* **THE RECORDS**
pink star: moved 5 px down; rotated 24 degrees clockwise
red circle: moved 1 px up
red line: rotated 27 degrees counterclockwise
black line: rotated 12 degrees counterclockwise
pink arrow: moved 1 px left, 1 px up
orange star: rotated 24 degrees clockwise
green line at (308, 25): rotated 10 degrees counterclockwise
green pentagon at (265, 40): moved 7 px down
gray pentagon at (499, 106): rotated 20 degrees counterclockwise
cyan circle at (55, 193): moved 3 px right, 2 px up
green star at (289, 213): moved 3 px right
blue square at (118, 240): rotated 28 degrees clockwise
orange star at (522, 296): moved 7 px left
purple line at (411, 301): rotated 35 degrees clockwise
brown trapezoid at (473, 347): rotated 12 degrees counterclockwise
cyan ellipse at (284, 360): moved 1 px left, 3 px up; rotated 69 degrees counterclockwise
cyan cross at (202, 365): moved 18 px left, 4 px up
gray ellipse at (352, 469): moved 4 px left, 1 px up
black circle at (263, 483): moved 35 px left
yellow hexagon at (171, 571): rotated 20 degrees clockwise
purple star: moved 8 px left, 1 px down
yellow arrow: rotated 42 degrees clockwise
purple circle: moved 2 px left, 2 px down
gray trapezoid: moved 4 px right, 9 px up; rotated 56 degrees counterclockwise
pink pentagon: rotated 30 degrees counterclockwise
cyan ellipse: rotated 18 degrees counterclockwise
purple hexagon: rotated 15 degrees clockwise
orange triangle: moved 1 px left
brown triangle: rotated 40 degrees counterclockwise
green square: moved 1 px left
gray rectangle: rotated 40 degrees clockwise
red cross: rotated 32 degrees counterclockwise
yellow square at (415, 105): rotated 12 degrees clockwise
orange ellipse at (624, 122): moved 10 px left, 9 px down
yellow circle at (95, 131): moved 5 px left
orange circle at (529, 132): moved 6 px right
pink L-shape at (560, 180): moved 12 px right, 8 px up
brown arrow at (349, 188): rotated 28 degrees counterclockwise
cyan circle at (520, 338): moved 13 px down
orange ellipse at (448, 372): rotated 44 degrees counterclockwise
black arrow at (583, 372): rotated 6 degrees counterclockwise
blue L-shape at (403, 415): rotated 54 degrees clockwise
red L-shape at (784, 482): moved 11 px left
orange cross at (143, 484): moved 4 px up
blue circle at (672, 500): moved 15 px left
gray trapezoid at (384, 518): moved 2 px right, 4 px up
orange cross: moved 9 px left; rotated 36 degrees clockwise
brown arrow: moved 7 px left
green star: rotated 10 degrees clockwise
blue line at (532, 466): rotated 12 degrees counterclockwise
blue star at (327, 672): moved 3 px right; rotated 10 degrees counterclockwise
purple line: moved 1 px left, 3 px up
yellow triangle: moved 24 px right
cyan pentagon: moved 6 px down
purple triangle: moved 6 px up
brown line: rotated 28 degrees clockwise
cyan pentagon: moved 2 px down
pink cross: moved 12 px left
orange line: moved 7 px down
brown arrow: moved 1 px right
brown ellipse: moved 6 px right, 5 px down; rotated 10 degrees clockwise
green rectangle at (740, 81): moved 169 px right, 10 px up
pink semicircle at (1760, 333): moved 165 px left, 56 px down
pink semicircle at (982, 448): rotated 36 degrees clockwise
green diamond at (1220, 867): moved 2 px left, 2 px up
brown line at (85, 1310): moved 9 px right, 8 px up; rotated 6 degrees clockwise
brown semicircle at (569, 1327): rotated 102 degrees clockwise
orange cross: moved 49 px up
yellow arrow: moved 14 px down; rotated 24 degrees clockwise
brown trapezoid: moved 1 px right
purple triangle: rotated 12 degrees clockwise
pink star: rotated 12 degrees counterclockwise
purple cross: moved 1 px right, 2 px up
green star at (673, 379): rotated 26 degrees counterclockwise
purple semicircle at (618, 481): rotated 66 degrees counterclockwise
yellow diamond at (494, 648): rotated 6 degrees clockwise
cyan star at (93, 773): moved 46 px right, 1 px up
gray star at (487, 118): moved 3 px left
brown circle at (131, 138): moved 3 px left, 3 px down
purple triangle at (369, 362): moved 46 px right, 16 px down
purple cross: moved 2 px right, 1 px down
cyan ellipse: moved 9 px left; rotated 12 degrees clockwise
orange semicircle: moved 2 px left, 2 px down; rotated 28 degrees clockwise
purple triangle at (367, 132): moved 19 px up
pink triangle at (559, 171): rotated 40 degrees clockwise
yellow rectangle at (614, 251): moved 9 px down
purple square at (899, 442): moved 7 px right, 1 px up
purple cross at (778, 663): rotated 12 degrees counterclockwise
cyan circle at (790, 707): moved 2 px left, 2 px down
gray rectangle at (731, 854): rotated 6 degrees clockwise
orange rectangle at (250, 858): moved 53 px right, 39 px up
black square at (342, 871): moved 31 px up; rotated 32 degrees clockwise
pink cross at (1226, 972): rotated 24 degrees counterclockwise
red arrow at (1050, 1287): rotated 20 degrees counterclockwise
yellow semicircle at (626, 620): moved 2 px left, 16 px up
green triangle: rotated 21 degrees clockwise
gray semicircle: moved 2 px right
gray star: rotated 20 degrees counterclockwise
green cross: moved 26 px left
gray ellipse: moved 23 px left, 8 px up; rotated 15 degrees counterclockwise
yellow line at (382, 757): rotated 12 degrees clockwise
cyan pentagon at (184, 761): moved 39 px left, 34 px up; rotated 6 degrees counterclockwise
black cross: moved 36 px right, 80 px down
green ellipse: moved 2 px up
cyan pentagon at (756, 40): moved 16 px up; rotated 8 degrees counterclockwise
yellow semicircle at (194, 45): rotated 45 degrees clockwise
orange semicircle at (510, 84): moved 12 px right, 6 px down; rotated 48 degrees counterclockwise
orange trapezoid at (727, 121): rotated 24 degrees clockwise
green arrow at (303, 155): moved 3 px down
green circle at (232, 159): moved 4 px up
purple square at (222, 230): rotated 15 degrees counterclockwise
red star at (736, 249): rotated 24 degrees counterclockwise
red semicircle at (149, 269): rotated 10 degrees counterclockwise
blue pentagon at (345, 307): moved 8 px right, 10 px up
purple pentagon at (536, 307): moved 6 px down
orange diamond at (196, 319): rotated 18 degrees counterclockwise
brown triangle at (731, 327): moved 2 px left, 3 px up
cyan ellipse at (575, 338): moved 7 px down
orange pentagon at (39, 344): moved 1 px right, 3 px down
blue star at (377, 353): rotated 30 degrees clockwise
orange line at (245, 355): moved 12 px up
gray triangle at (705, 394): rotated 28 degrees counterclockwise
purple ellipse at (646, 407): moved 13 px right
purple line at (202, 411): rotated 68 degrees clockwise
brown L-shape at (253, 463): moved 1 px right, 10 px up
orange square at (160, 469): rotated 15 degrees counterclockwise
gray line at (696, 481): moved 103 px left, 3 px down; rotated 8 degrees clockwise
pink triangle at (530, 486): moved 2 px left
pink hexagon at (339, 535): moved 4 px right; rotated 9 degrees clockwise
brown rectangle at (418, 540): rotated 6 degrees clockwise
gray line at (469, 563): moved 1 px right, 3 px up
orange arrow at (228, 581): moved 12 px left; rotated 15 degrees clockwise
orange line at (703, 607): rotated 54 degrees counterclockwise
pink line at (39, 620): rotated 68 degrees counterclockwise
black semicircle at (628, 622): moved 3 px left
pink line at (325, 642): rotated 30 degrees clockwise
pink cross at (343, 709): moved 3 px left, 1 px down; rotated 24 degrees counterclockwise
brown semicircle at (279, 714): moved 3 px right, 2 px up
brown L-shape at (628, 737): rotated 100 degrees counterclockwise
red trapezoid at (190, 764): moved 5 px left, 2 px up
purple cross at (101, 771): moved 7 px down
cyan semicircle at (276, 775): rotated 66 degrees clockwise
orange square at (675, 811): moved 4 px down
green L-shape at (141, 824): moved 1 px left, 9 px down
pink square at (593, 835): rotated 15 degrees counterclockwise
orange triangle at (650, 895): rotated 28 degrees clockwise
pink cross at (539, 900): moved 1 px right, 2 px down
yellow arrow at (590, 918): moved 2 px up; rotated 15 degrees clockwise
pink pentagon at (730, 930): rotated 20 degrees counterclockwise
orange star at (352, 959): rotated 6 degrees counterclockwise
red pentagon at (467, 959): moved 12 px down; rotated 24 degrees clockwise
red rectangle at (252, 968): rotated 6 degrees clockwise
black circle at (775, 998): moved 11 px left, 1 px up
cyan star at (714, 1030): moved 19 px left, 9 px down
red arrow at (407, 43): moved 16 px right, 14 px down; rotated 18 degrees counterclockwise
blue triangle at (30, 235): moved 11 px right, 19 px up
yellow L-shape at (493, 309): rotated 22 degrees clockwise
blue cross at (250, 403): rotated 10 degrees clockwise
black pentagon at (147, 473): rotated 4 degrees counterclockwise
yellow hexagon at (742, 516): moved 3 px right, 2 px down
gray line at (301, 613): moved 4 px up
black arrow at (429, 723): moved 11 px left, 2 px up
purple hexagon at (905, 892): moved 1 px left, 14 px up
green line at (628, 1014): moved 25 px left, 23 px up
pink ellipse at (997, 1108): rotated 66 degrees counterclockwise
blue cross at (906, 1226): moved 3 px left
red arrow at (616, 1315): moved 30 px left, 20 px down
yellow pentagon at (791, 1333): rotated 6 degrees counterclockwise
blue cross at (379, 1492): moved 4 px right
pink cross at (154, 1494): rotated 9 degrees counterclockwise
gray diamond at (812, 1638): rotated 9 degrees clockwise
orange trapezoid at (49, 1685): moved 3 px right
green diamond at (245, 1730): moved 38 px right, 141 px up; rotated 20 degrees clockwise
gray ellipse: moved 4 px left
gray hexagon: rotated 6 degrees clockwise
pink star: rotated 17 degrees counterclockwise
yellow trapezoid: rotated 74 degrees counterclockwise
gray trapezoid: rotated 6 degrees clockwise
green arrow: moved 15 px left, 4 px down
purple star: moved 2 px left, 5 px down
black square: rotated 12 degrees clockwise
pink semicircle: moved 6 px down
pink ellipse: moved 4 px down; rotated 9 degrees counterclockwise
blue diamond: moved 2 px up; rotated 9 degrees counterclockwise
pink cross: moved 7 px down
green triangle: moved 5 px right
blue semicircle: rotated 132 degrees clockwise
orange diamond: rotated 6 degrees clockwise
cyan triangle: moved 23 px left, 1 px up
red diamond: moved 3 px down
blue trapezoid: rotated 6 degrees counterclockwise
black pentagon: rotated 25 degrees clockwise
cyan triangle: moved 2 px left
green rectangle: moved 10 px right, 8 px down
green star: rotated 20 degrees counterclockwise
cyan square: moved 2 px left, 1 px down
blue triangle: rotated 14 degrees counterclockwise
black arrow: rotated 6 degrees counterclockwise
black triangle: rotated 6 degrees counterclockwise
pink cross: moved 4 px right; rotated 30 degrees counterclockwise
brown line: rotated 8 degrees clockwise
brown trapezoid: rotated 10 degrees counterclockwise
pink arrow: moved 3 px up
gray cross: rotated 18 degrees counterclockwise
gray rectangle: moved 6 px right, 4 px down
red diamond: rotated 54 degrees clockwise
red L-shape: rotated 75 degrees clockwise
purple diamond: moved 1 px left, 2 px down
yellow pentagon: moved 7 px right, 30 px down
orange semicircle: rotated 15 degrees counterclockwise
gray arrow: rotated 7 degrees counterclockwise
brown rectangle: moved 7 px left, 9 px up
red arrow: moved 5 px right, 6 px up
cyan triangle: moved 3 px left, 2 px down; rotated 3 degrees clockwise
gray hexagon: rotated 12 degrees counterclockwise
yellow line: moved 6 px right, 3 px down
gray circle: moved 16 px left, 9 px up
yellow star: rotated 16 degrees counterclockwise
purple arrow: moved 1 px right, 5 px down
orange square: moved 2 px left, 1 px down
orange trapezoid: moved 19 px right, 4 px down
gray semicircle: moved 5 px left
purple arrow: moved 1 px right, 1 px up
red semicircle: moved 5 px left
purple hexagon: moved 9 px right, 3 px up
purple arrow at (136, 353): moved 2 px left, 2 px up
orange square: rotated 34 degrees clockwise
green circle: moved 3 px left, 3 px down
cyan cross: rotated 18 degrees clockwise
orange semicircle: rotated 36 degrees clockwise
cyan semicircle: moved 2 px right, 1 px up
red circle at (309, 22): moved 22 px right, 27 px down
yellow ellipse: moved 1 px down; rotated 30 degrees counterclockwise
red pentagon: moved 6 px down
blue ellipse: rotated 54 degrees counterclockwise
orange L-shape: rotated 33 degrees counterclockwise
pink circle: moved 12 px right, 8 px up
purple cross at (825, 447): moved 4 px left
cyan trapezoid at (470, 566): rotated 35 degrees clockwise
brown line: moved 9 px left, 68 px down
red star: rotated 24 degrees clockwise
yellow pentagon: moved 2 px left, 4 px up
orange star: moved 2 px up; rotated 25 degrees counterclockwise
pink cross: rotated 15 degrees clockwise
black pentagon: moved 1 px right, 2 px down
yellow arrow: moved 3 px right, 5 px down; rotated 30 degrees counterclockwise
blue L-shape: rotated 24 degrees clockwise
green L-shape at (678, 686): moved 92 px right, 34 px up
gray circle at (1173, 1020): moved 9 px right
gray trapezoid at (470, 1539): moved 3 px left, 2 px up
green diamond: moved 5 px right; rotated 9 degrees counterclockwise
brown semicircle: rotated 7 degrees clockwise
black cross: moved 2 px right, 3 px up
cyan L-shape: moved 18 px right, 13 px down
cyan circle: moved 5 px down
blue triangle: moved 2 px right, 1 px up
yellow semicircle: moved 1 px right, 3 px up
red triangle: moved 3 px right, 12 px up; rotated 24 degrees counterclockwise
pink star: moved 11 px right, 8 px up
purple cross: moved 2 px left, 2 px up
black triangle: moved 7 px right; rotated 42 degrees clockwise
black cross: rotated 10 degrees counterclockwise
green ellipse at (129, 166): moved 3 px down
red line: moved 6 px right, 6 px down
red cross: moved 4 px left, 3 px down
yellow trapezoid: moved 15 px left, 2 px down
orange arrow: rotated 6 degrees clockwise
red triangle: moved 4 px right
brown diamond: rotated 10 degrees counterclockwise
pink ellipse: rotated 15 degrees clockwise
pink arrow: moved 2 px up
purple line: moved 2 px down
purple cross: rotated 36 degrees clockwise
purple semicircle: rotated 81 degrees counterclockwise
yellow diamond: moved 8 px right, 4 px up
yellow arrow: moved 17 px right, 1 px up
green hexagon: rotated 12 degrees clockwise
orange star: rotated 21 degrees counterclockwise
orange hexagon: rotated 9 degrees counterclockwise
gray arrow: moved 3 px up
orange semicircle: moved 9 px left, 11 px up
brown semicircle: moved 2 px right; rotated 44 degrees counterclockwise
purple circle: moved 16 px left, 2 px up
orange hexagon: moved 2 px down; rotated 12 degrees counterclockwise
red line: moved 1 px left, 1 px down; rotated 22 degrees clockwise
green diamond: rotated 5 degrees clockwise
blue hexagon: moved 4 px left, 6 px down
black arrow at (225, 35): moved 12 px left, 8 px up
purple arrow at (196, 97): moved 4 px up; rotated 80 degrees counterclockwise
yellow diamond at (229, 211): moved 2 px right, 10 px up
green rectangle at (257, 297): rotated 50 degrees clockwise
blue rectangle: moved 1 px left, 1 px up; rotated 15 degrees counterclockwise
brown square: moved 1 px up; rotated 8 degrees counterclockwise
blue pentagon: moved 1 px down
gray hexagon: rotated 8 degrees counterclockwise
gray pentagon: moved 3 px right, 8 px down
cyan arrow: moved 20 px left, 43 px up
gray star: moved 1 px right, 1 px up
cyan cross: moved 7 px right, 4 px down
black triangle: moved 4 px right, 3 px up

* **ACTIVITY**
From the records above, print exactly the lines that run from the line with "cyan ellipse at (575, 338): moved 7 px down" to the line with "orange square at (675, 811): moved 4 px down", inclusive.

* **COMPLETED TASK**
cyan ellipse at (575, 338): moved 7 px down
orange pentagon at (39, 344): moved 1 px right, 3 px down
blue star at (377, 353): rotated 30 degrees clockwise
orange line at (245, 355): moved 12 px up
gray triangle at (705, 394): rotated 28 degrees counterclockwise
purple ellipse at (646, 407): moved 13 px right
purple line at (202, 411): rotated 68 degrees clockwise
brown L-shape at (253, 463): moved 1 px right, 10 px up
orange square at (160, 469): rotated 15 degrees counterclockwise
gray line at (696, 481): moved 103 px left, 3 px down; rotated 8 degrees clockwise
pink triangle at (530, 486): moved 2 px left
pink hexagon at (339, 535): moved 4 px right; rotated 9 degrees clockwise
brown rectangle at (418, 540): rotated 6 degrees clockwise
gray line at (469, 563): moved 1 px right, 3 px up
orange arrow at (228, 581): moved 12 px left; rotated 15 degrees clockwise
orange line at (703, 607): rotated 54 degrees counterclockwise
pink line at (39, 620): rotated 68 degrees counterclockwise
black semicircle at (628, 622): moved 3 px left
pink line at (325, 642): rotated 30 degrees clockwise
pink cross at (343, 709): moved 3 px left, 1 px down; rotated 24 degrees counterclockwise
brown semicircle at (279, 714): moved 3 px right, 2 px up
brown L-shape at (628, 737): rotated 100 degrees counterclockwise
red trapezoid at (190, 764): moved 5 px left, 2 px up
purple cross at (101, 771): moved 7 px down
cyan semicircle at (276, 775): rotated 66 degrees clockwise
orange square at (675, 811): moved 4 px down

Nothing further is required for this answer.